__REQUIRED ACTION__:
Repeat each entry exactly; omit all pictures.

Start of Block

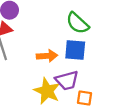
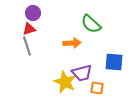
blue square: (75, 50) -> (114, 62), moved
orange arrow: (47, 56) -> (72, 43), moved

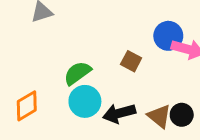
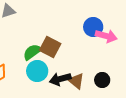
brown square: (131, 61) -> (50, 47), moved, size x1.5
brown triangle: (159, 116) -> (76, 81), moved

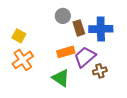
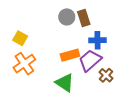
brown rectangle: (79, 28) -> (84, 18), moved
blue cross: (101, 29) -> (98, 40), moved, size x0.7
brown cross: (100, 71) -> (106, 75), turned -32

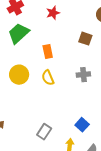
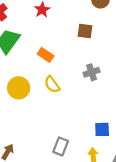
orange rectangle: (48, 52) -> (46, 55), turned -32
blue square: (82, 125) -> (102, 129), turned -32

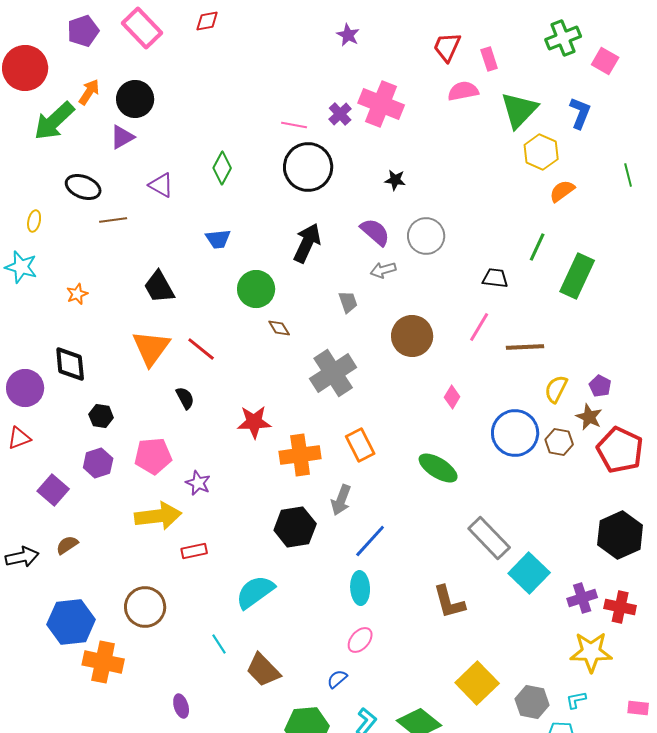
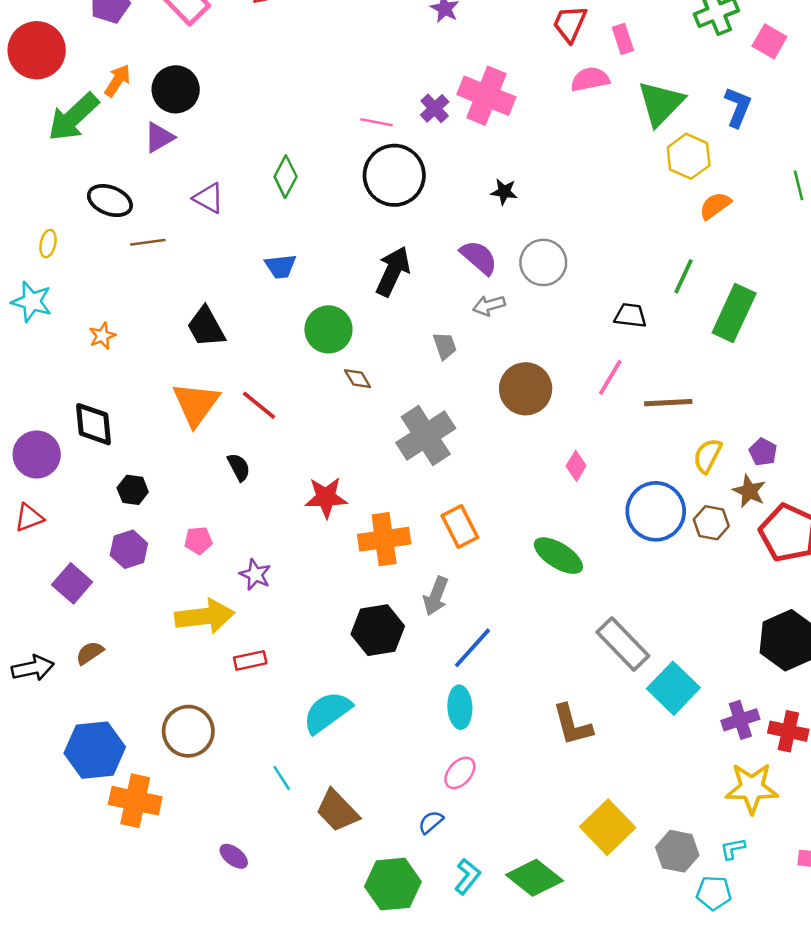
pink pentagon: (153, 456) -> (198, 540), size x0.6
purple ellipse: (181, 706) -> (234, 856), turned -35

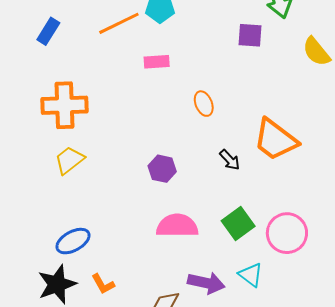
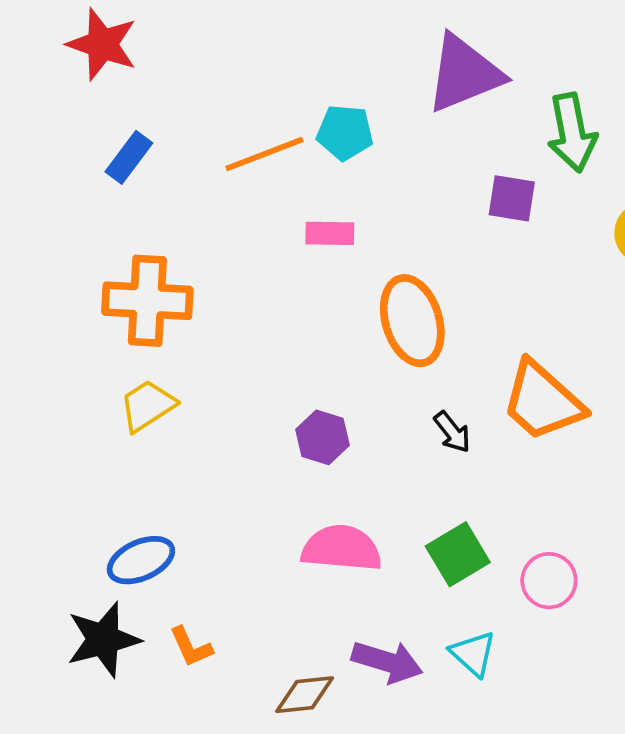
orange ellipse: (204, 104) -> (412, 321), size x1.8
pink circle: (287, 233) -> (549, 581), size x0.7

End of Block

__TASK RESULT__:
blue square: (75, 50) -> (114, 62), moved
orange arrow: (47, 56) -> (72, 43), moved

brown square: (131, 61) -> (50, 47), moved, size x1.5
brown triangle: (159, 116) -> (76, 81), moved

brown rectangle: (79, 28) -> (84, 18), moved
blue cross: (101, 29) -> (98, 40), moved, size x0.7
brown cross: (100, 71) -> (106, 75), turned -32

orange rectangle: (48, 52) -> (46, 55), turned -32
blue square: (82, 125) -> (102, 129), turned -32

pink pentagon: (153, 456) -> (198, 540), size x0.6
purple ellipse: (181, 706) -> (234, 856), turned -35

orange ellipse: (204, 104) -> (412, 321), size x1.8
pink circle: (287, 233) -> (549, 581), size x0.7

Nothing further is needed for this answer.